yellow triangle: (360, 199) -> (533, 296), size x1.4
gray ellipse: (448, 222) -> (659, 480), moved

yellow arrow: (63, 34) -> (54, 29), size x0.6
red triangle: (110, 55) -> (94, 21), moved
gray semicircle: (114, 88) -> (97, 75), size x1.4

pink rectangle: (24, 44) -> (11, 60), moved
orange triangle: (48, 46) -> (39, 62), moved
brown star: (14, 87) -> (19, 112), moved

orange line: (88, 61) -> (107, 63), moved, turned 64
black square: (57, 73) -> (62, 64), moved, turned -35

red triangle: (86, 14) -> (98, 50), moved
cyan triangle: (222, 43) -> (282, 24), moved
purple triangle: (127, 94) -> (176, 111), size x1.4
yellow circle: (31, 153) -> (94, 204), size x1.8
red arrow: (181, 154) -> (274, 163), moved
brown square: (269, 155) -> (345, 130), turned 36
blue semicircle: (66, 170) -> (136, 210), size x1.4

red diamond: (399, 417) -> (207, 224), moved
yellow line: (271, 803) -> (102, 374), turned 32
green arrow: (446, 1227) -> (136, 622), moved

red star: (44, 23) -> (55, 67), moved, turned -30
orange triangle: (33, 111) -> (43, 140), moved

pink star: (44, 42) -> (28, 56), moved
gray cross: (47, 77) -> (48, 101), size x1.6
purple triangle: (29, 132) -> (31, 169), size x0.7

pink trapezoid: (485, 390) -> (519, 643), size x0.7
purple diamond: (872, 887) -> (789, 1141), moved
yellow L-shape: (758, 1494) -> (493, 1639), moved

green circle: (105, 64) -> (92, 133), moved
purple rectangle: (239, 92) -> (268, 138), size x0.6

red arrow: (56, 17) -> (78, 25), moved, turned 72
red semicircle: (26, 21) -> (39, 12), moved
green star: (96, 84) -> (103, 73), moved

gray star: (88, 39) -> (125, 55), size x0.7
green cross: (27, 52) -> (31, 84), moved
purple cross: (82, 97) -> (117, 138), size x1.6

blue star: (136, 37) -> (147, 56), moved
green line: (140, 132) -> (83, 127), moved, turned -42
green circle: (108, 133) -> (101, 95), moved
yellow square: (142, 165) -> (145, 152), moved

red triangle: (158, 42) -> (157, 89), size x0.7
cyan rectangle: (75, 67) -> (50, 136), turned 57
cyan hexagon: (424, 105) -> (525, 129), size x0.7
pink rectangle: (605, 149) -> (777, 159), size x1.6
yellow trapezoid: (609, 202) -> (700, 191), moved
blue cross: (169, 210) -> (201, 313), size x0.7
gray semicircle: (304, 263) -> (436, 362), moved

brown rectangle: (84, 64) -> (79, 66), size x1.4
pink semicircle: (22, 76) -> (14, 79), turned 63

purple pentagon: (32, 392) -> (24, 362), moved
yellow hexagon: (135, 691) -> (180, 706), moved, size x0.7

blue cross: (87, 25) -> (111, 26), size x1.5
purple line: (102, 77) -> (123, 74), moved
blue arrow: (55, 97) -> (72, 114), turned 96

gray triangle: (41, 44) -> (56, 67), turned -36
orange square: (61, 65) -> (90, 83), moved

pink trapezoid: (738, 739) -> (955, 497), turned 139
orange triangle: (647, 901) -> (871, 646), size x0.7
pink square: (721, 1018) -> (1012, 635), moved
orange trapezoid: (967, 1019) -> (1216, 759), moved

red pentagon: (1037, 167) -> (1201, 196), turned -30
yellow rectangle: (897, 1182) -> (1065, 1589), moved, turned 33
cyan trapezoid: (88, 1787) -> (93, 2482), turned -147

+ + + + + + +

- [Work instruction]:
Look through the entries above and report each line where the string "diamond" occurs.

- [Solved problem]:
red diamond: (399, 417) -> (207, 224), moved
purple diamond: (872, 887) -> (789, 1141), moved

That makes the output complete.